WHAT THIS TASK INVOLVES:
The result should hold only the lines from the one with "shelving: (74, 188) -> (133, 172), moved" through the final line of the data below, transcribed exactly, pictures left out.

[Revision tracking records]
###

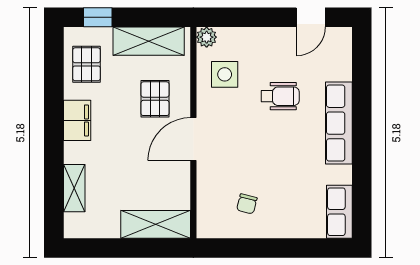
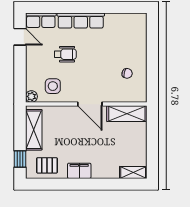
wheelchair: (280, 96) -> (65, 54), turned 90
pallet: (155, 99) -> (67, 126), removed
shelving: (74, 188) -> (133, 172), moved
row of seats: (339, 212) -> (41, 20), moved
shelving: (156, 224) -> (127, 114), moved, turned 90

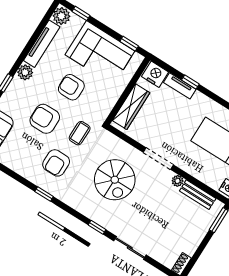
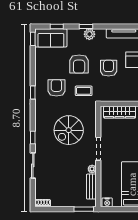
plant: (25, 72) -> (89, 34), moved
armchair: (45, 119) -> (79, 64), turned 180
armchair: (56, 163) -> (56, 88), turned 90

###

RESULT BELOW:
shelving: (74, 188) -> (133, 172), moved
row of seats: (339, 212) -> (41, 20), moved
shelving: (156, 224) -> (127, 114), moved, turned 90

plant: (25, 72) -> (89, 34), moved
armchair: (45, 119) -> (79, 64), turned 180
armchair: (56, 163) -> (56, 88), turned 90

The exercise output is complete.